WHAT IS EXPECTED
Where does the string "none" occur in the entries below? Copy every line where it does.

---------- GIVEN DATA ----------

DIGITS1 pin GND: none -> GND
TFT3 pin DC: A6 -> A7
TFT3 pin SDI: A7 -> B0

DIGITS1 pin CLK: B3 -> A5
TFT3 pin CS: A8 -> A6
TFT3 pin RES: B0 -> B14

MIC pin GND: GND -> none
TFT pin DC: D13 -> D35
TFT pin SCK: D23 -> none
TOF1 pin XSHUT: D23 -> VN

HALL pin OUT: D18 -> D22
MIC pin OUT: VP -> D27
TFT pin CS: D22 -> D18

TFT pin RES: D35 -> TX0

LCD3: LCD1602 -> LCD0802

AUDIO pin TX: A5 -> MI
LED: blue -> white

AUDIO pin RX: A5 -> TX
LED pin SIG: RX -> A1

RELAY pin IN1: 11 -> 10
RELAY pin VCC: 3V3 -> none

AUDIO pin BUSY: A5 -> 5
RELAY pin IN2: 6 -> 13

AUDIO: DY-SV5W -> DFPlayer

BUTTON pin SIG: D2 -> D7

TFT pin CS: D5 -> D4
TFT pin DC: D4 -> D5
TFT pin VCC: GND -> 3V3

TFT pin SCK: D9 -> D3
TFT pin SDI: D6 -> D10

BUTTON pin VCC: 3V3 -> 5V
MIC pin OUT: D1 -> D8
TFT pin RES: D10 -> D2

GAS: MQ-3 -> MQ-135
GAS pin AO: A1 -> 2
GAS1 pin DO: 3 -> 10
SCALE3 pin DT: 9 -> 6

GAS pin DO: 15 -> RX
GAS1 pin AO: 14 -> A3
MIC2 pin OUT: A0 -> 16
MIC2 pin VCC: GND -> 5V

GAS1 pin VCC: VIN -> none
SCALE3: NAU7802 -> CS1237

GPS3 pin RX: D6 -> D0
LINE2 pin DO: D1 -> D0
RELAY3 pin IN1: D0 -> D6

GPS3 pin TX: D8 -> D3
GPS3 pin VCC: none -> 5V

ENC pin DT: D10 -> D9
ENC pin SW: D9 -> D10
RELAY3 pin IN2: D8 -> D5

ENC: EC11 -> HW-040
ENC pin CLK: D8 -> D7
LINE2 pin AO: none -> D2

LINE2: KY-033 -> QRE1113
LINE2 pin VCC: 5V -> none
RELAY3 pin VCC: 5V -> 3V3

----------

COMPLETED TASK
DIGITS1 pin GND: none -> GND
MIC pin GND: GND -> none
TFT pin SCK: D23 -> none
RELAY pin VCC: 3V3 -> none
GAS1 pin VCC: VIN -> none
GPS3 pin VCC: none -> 5V
LINE2 pin AO: none -> D2
LINE2 pin VCC: 5V -> none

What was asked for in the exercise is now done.